*Records for the exercise*:
==*==

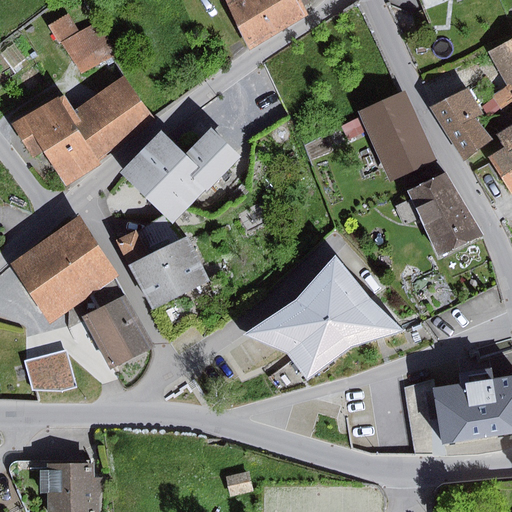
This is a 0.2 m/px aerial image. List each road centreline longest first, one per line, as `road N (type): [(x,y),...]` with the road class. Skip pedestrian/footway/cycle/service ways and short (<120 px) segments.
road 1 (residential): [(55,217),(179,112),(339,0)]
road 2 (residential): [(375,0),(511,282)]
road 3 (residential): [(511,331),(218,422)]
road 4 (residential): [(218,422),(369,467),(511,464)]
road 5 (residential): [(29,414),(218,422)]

==*==

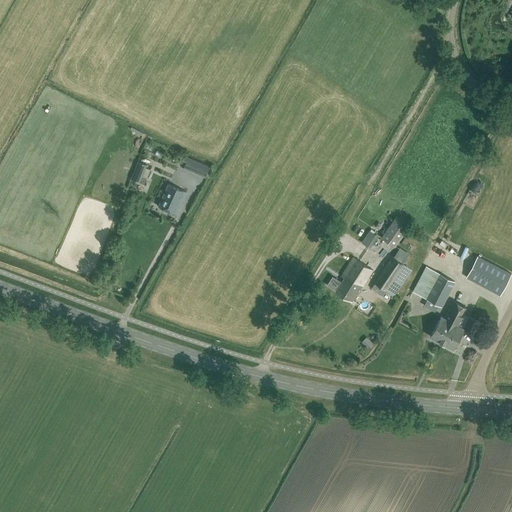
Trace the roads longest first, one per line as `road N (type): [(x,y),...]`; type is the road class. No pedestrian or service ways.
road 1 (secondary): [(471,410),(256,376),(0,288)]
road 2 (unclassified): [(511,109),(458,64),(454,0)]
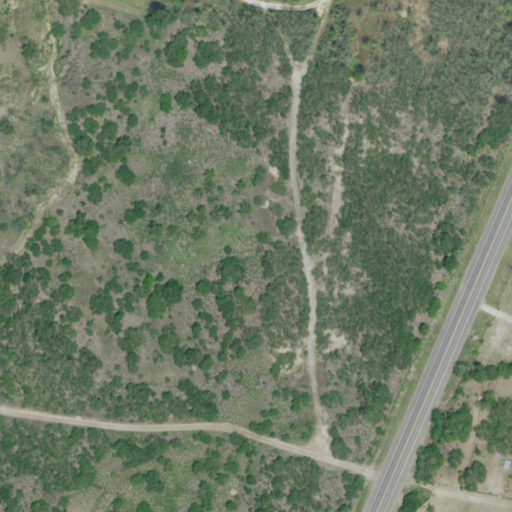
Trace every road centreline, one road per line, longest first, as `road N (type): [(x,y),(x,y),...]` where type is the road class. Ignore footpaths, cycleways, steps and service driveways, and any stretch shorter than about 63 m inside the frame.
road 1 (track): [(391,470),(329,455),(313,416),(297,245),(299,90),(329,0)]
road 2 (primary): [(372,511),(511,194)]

==*==

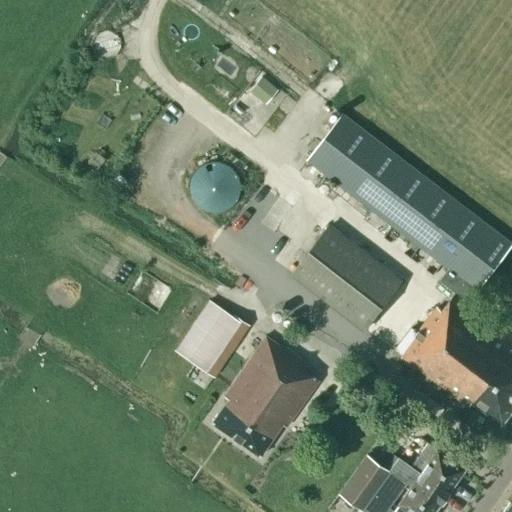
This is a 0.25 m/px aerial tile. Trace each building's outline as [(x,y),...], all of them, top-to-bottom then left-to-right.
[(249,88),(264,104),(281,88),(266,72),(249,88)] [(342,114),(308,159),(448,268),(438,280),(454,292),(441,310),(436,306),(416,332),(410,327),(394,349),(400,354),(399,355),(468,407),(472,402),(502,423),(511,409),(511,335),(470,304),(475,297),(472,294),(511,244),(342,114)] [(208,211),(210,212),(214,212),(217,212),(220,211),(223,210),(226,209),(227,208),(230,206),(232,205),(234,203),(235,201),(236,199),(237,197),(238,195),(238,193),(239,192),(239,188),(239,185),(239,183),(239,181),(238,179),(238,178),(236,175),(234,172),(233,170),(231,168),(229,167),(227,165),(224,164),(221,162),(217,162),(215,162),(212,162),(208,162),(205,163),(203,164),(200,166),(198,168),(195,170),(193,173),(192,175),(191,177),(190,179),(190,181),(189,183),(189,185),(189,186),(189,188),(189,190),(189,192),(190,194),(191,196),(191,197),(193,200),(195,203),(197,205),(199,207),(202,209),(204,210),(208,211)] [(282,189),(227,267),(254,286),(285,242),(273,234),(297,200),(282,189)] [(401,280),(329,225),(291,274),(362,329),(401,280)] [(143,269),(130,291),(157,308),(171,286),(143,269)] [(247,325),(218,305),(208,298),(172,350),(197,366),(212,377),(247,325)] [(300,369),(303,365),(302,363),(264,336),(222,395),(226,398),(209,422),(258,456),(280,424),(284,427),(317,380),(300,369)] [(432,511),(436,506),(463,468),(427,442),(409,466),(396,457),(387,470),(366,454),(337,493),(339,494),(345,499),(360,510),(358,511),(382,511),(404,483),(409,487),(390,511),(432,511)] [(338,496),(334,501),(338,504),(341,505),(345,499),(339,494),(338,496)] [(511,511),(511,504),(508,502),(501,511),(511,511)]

==*==

*Description of the task*:
Rewrite the lines from the one containing "Trace the roads" through the one containing "road 2 (unclassified): [(511,109),(458,64),(454,0)]", ends included, as a JSON list of strings with one string per line and blank lines left out.

*Exercise response*:
[
  "Trace the roads longest first, one per line as `road N (type): [(x,y),...]`; type is the road class. No pedestrian or service ways.",
  "road 1 (secondary): [(471,410),(256,376),(0,288)]",
  "road 2 (unclassified): [(511,109),(458,64),(454,0)]"
]